:: Directions ::
Reproduce the records from their start through the line containing "Image resolution: width=908", keeping every character as it appears.

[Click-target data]
○ ○ ○
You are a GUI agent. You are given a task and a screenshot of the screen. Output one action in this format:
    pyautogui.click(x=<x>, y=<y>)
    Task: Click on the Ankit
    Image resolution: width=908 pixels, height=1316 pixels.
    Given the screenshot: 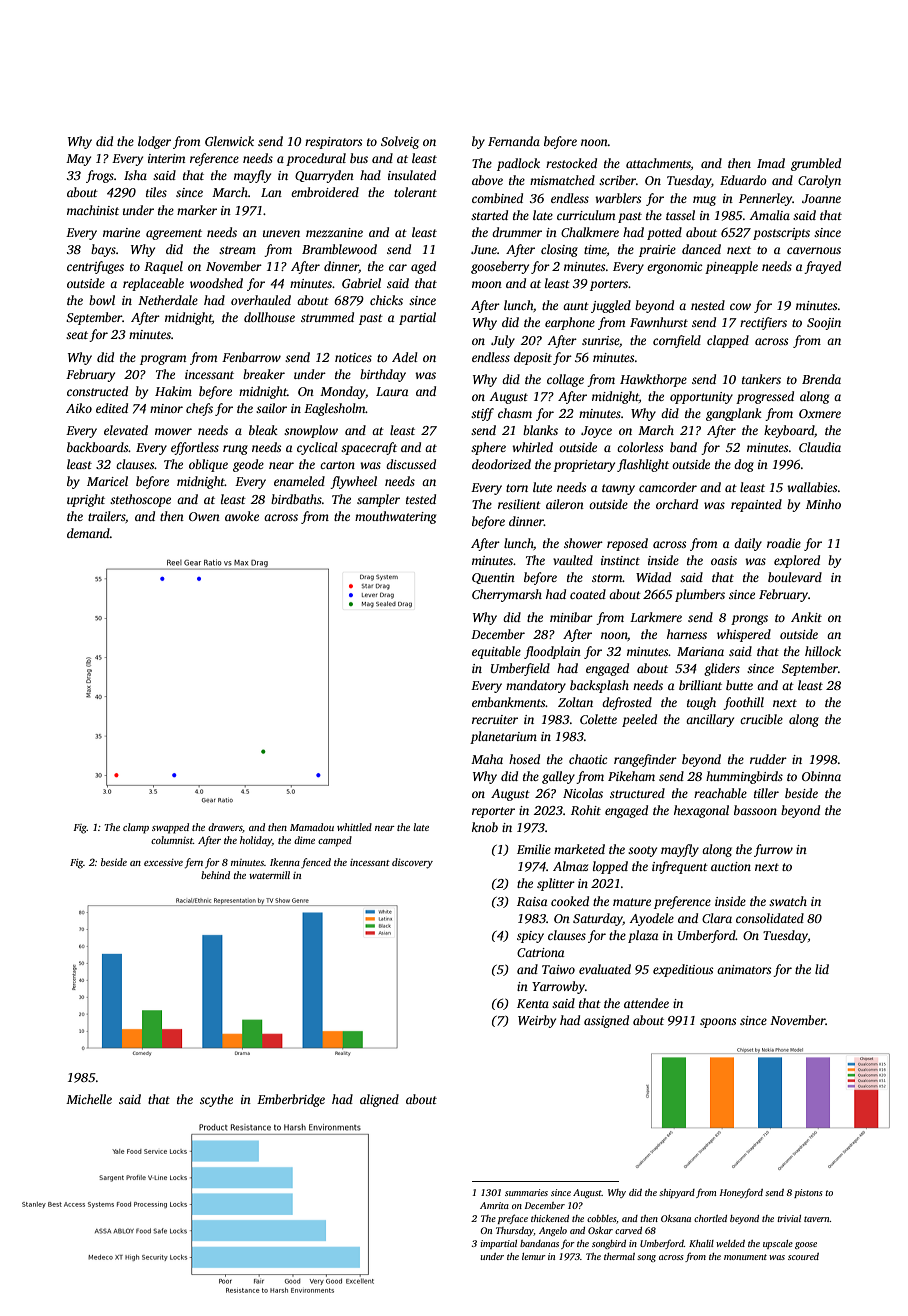 What is the action you would take?
    pyautogui.click(x=806, y=617)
○ ○ ○
:: The reply ::
You are a GUI agent. You are given a task and a screenshot of the screen. Output one action in this format:
    pyautogui.click(x=<x>, y=<y>)
    Task: Click on the Ankit
    Image resolution: width=908 pixels, height=1316 pixels.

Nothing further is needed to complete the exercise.